# Work to do
How many of the lines below contain the word "driveways"? Reply with the number only.

== Data to use ==

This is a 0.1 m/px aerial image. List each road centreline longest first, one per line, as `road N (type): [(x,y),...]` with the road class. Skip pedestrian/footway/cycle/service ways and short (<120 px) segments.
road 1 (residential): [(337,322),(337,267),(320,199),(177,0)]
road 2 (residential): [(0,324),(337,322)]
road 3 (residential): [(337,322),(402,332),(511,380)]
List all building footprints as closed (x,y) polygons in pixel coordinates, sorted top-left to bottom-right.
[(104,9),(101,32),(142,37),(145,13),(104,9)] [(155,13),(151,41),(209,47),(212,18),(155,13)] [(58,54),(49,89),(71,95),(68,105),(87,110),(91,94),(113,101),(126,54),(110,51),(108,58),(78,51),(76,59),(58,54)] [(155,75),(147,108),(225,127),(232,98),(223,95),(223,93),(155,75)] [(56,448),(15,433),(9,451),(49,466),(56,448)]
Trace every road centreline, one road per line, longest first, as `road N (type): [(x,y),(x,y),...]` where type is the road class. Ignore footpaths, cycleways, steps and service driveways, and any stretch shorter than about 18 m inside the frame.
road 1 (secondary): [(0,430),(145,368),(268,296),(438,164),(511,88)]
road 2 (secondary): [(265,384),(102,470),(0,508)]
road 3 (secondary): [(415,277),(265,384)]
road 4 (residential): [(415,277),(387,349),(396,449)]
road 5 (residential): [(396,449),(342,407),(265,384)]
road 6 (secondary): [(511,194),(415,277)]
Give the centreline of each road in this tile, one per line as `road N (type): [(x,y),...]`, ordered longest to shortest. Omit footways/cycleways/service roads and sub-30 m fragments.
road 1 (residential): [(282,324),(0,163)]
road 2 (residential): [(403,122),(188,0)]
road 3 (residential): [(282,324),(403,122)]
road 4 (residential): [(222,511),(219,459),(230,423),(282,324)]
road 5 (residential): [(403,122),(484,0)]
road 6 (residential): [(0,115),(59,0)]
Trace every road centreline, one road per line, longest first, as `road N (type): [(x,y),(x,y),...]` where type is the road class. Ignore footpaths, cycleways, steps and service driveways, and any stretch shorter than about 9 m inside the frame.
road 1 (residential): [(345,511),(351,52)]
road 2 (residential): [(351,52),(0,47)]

===

# Reply to the task
2